WORK REQUEST:
Look through the entries for the line containing "brown clock [217,9,269,81]". Then output that line and every line after it, exactly, to the end.

EXTRACTED ENTRIES:
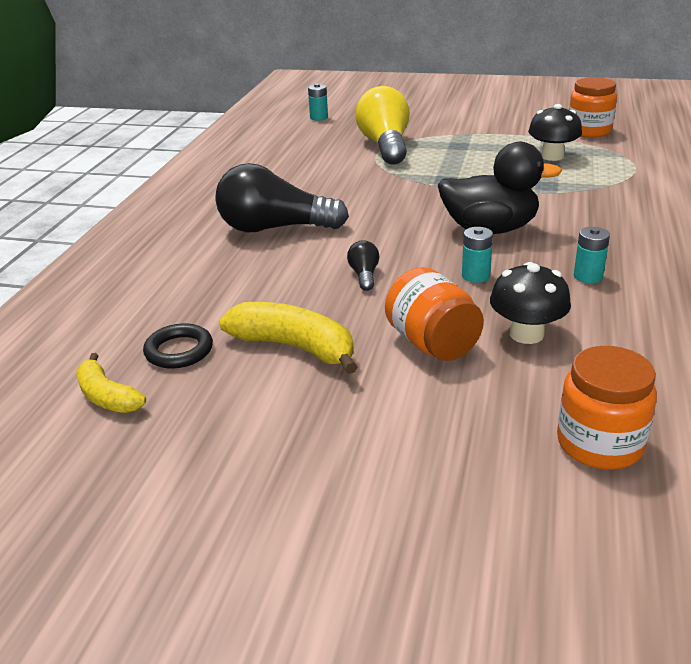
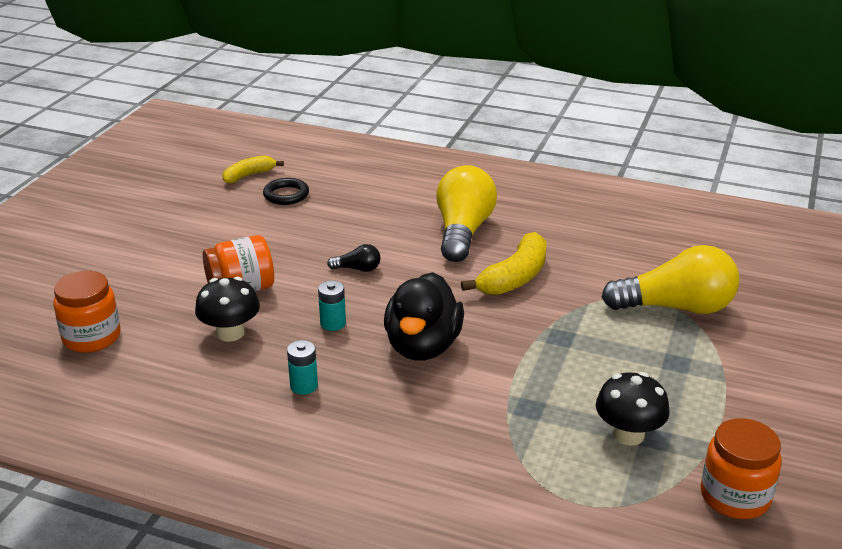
camera: 95 degrees right, 0 degrees up
black light bulb [215,163,349,233] -> yellow light bulb [436,165,497,262]
yellow banana [219,302,358,374] -> yellow banana moved to [461,232,547,295]
turquoise battery [308,83,328,121] -> none

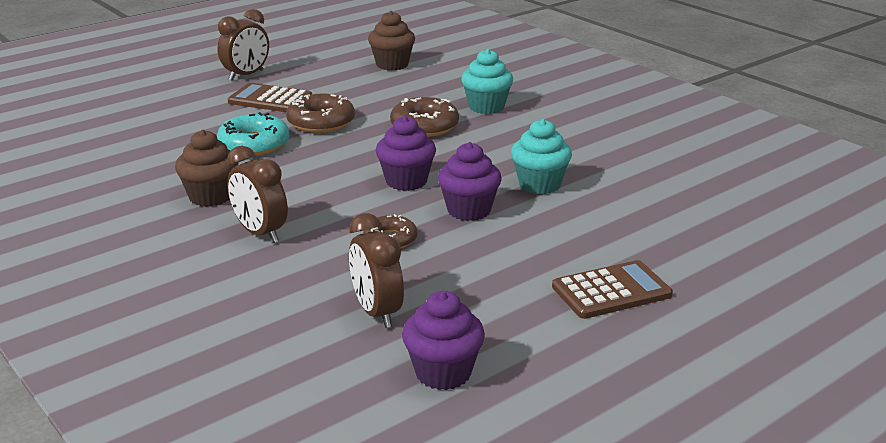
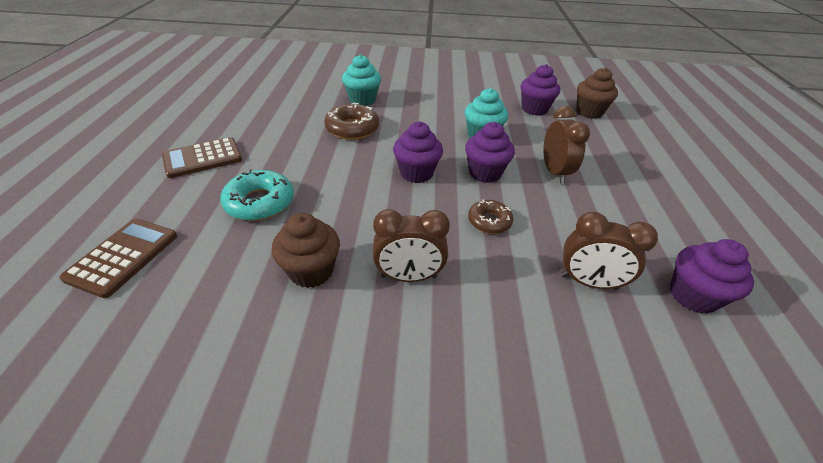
camera: 50 degrees left, 15 degrees up
brown clock [217,9,269,81] -> brown clock moved to [543,106,590,184]
brown donut [286,94,355,133] -> none
brown cupcake [368,11,415,70] -> brown cupcake moved to [576,67,618,119]
brown calculator [552,260,673,319] -> brown calculator moved to [59,219,177,298]
none -> purple cupcake [521,64,560,116]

TASK SOLUTION:
brown clock [217,9,269,81] -> brown clock moved to [543,106,590,184]
brown donut [286,94,355,133] -> none
brown cupcake [368,11,415,70] -> brown cupcake moved to [576,67,618,119]
brown calculator [552,260,673,319] -> brown calculator moved to [59,219,177,298]
none -> purple cupcake [521,64,560,116]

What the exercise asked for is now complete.